### Work required
Copy each line, word for word, from the one with "R206: 33k (N005, N011) -> 470k (N005, N011)" through the final line of the listing, but skip the pictures.

### Dataset content
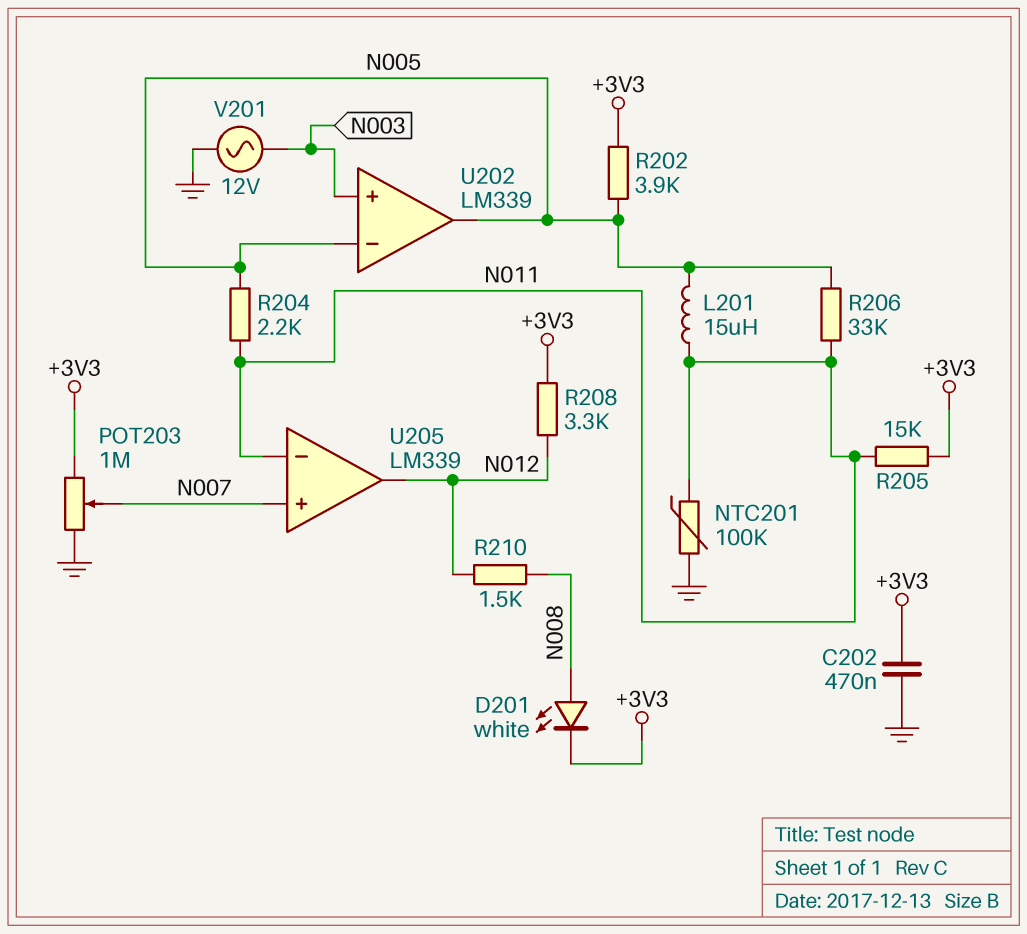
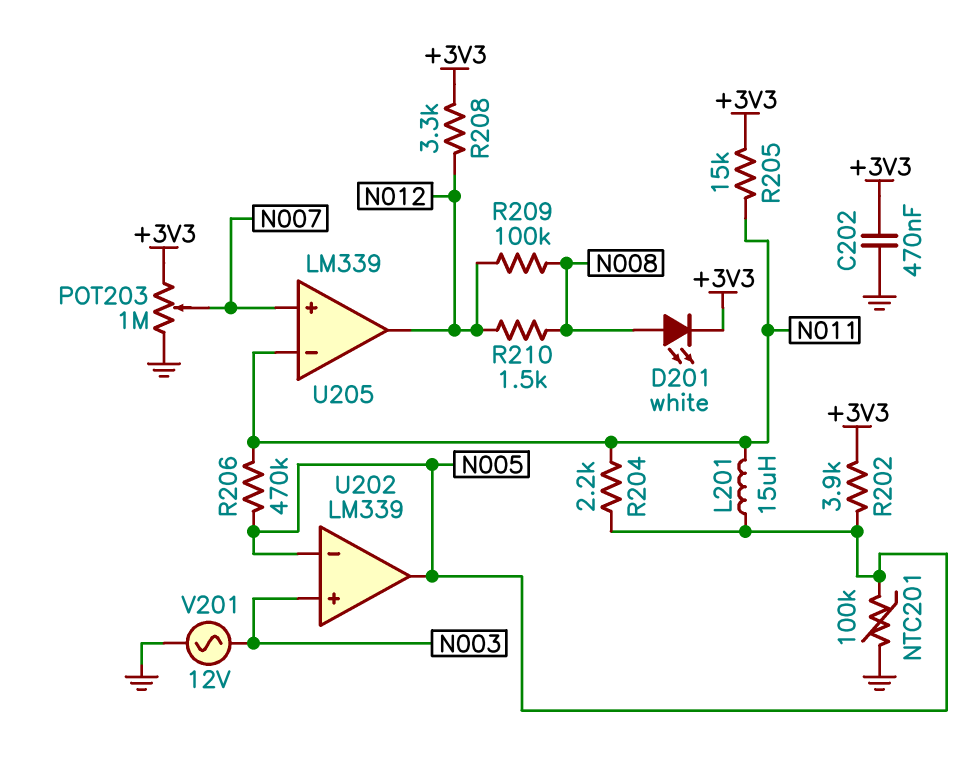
NTC201: 100k (GND, N011) -> 100k (GND, N005)
R206: 33k (N005, N011) -> 470k (N005, N011)
R209: none -> 100k (N008, N012)

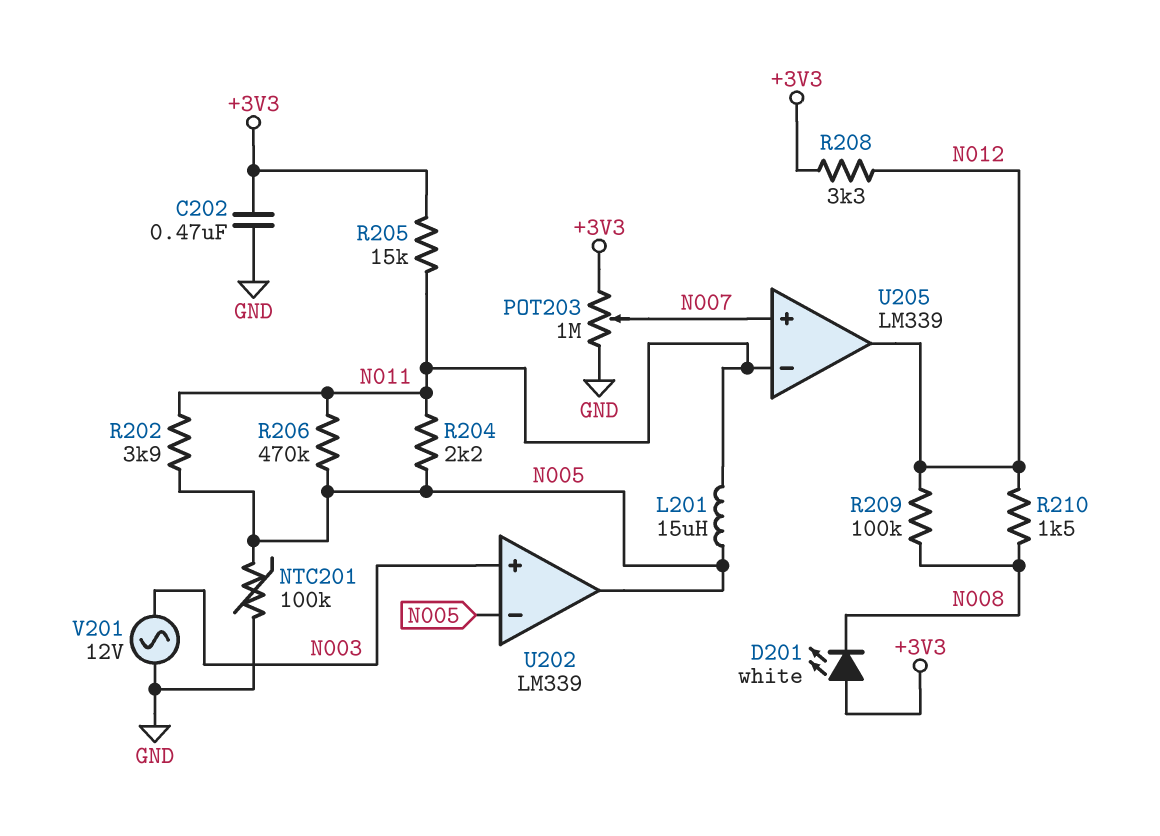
D201: LED white (A N008, K +3V3) -> LED white (A +3V3, K N008)
R202: 3.9k (+3V3, N005) -> 3.9k (N005, N011)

### Written solution
R206: 33k (N005, N011) -> 470k (N005, N011)
R209: none -> 100k (N008, N012)

D201: LED white (A N008, K +3V3) -> LED white (A +3V3, K N008)
R202: 3.9k (+3V3, N005) -> 3.9k (N005, N011)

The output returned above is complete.